Instructions for the task: The entries below contain a line with "turquoise vase [747,286,812,417]" and a line with "none -> brown egg [121,95,157,133]". Quote exactly those two lines and all lines between them.
Source material START
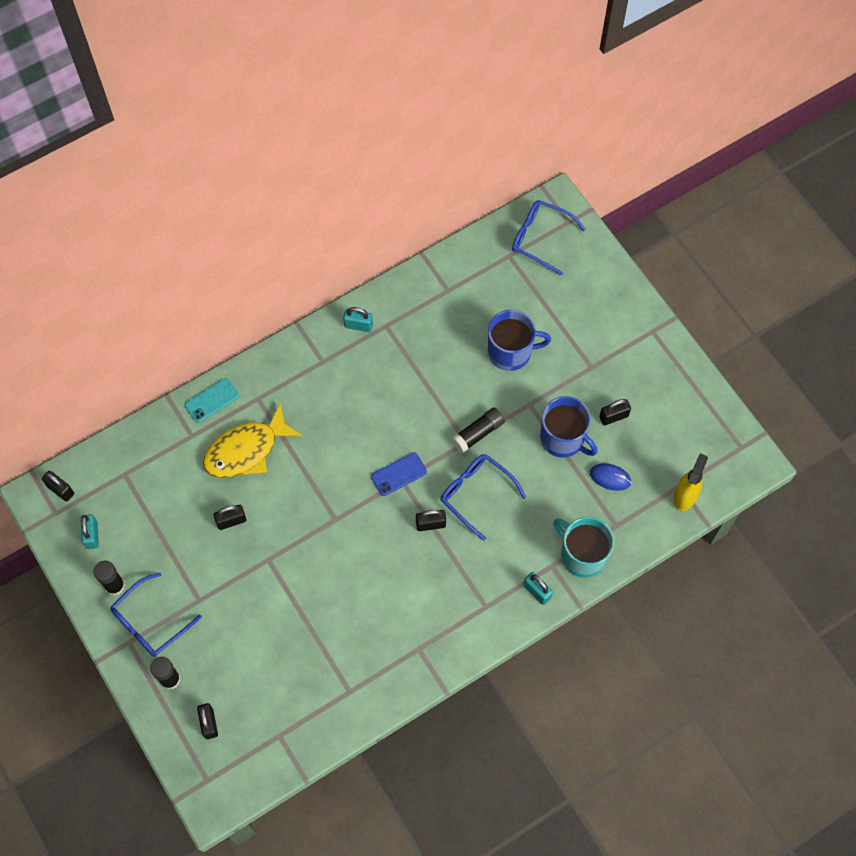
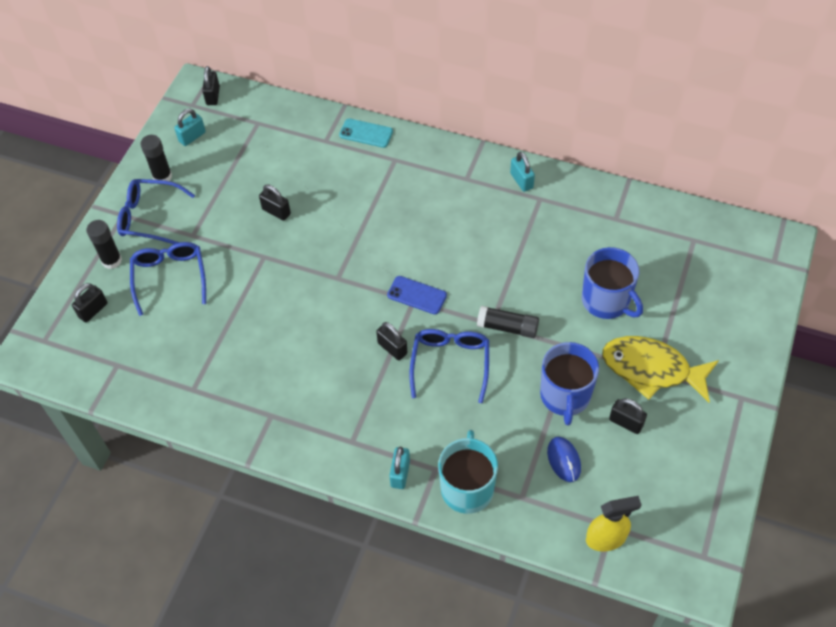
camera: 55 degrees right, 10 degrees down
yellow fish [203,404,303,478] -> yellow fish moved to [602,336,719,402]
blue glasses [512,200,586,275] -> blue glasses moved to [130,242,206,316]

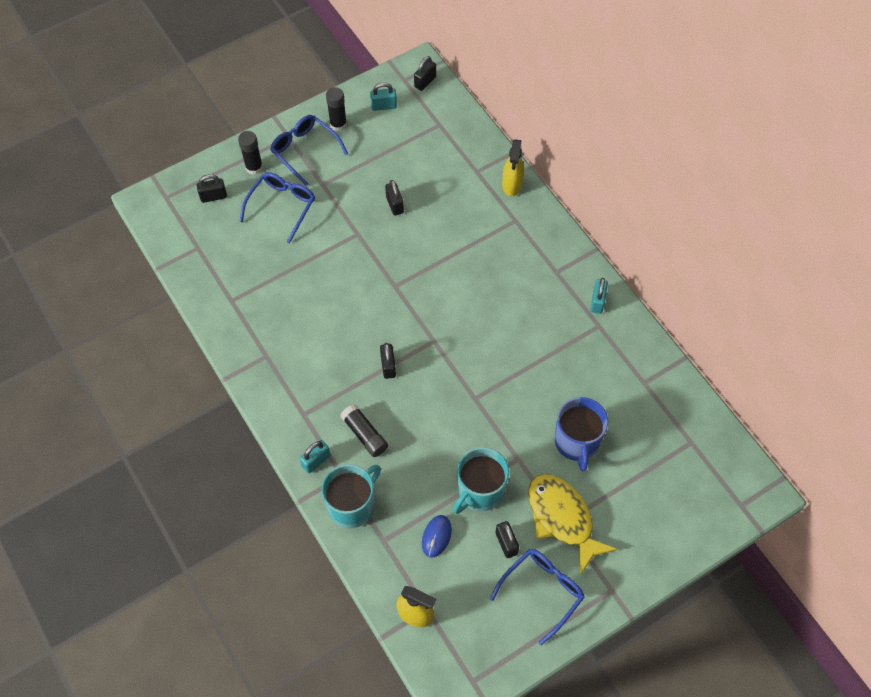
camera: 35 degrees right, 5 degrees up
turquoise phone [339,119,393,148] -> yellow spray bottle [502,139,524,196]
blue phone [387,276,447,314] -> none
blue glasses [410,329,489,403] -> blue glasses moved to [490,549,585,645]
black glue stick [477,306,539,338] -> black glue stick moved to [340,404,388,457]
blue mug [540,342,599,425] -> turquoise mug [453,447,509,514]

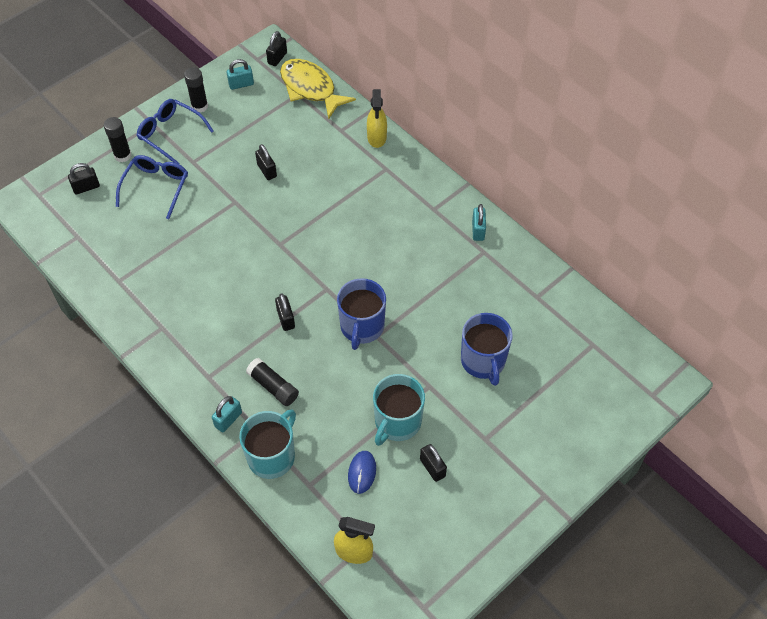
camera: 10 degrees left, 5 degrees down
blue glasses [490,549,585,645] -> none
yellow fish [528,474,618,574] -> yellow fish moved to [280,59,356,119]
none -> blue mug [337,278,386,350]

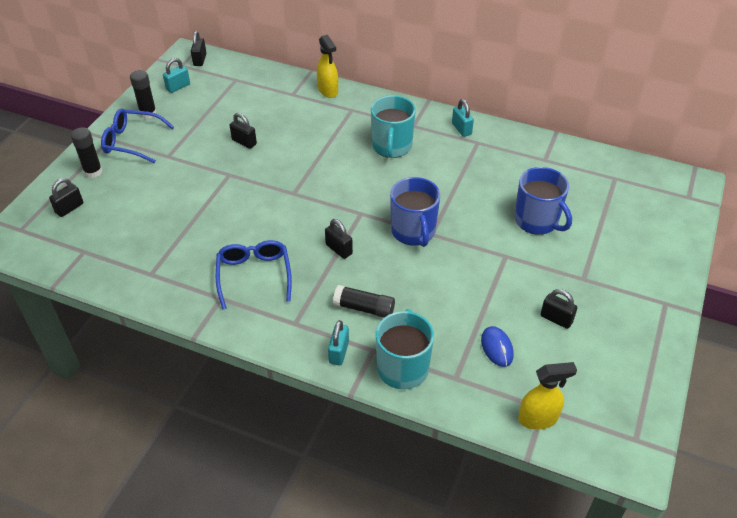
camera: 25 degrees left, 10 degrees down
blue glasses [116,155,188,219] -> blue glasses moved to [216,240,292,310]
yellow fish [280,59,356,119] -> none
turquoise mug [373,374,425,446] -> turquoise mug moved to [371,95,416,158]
Source material END
Source material START
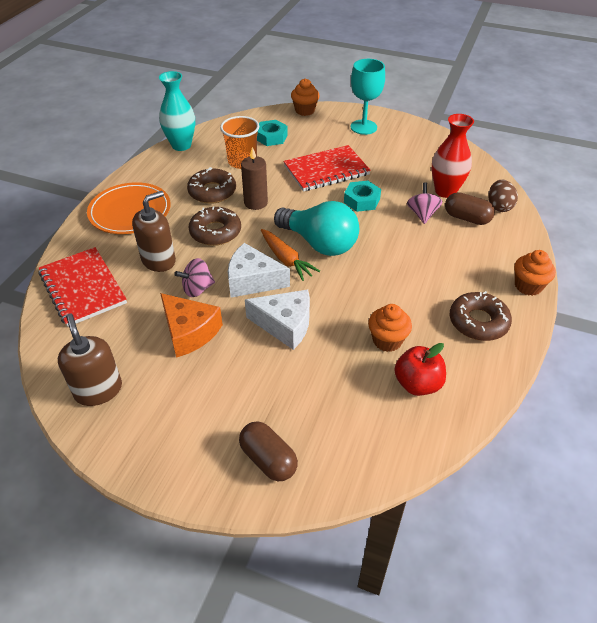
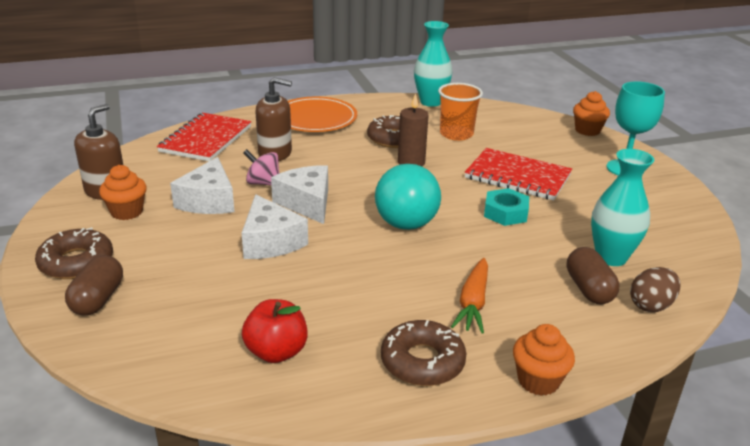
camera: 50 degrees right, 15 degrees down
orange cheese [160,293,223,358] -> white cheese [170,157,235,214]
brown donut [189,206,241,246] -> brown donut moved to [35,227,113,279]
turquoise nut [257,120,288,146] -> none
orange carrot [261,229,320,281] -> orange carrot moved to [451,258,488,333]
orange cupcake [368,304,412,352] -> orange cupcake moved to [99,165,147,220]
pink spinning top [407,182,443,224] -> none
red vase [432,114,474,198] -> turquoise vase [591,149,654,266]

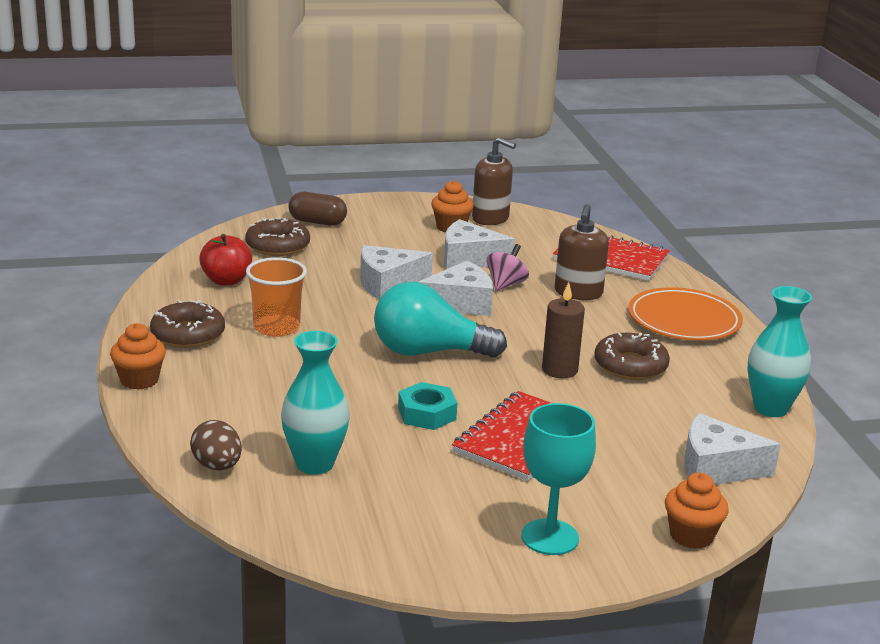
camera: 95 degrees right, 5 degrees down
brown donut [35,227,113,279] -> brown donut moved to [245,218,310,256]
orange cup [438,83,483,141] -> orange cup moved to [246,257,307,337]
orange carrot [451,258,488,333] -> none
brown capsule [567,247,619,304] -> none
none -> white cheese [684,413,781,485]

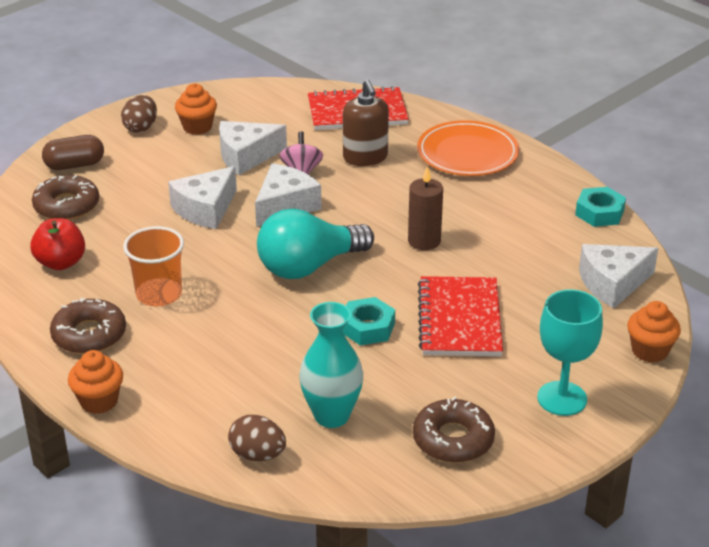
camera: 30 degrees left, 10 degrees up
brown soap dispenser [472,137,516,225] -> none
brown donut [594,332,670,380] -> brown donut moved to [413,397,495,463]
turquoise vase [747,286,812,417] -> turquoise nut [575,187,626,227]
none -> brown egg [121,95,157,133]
Source material END
Problem solution:
turquoise vase [747,286,812,417] -> turquoise nut [575,187,626,227]
none -> brown egg [121,95,157,133]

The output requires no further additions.